- Extracted data:
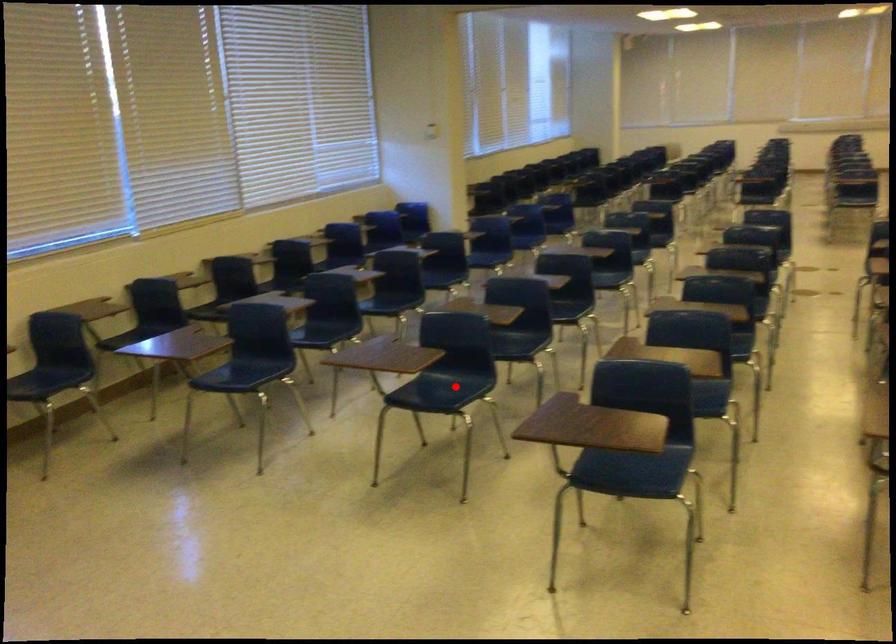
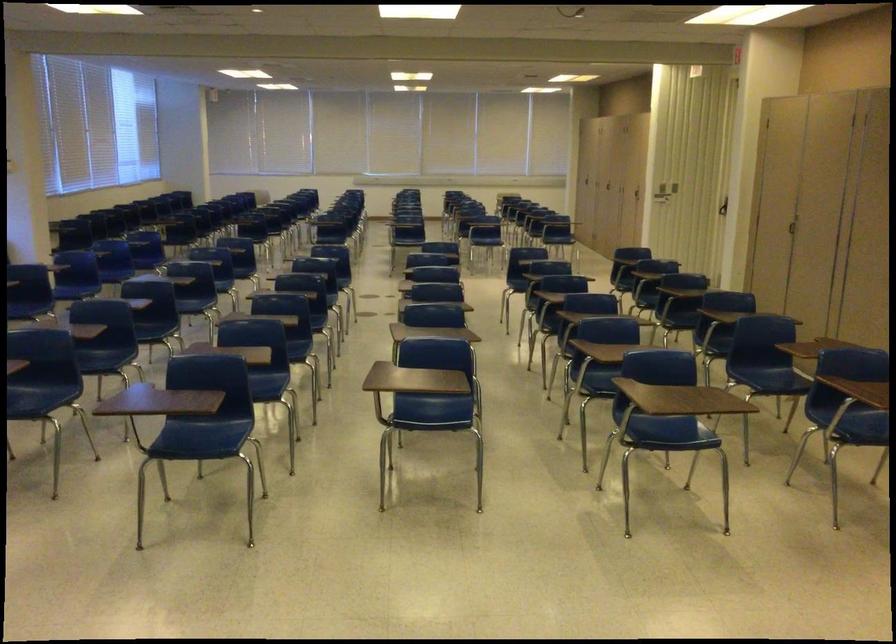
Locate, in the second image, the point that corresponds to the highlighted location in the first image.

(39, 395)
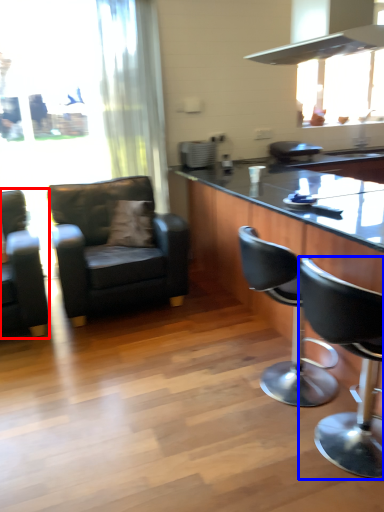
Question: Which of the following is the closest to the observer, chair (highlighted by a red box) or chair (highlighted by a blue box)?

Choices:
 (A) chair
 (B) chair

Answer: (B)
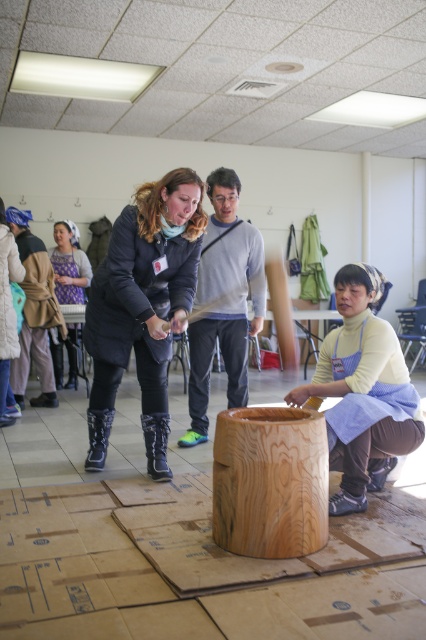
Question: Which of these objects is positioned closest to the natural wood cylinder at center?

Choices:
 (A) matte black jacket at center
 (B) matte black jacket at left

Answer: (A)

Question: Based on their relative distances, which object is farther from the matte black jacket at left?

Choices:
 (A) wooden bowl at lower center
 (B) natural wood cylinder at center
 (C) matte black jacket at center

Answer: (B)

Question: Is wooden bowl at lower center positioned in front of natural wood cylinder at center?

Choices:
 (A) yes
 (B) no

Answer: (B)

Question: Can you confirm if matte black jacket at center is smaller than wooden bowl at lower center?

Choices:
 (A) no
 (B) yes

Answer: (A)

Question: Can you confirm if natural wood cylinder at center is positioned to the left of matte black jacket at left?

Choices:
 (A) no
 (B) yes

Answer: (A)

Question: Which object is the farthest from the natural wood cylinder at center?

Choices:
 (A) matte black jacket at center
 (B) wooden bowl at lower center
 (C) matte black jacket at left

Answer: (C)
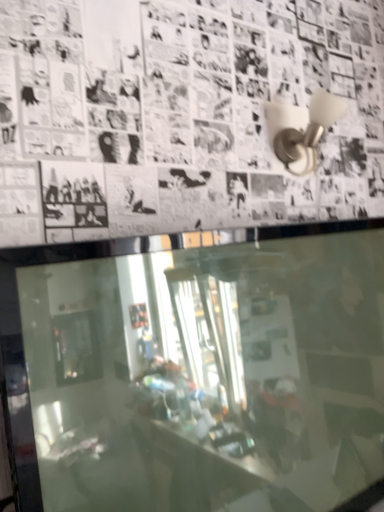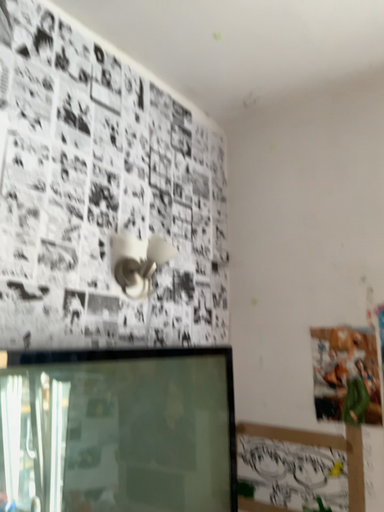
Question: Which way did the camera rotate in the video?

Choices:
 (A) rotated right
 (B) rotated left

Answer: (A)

---

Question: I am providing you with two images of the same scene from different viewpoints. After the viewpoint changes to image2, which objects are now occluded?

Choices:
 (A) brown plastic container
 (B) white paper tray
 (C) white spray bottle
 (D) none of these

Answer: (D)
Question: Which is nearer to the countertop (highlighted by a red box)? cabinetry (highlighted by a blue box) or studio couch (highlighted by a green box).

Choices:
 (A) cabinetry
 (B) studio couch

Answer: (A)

- Activity: In the data above, identify every line that contains the word "cabinetry" and copy each one in full. Case counts.

- Response:
Question: Which is nearer to the countertop (highlighted by a red box)? cabinetry (highlighted by a blue box) or studio couch (highlighted by a green box).
 (A) cabinetry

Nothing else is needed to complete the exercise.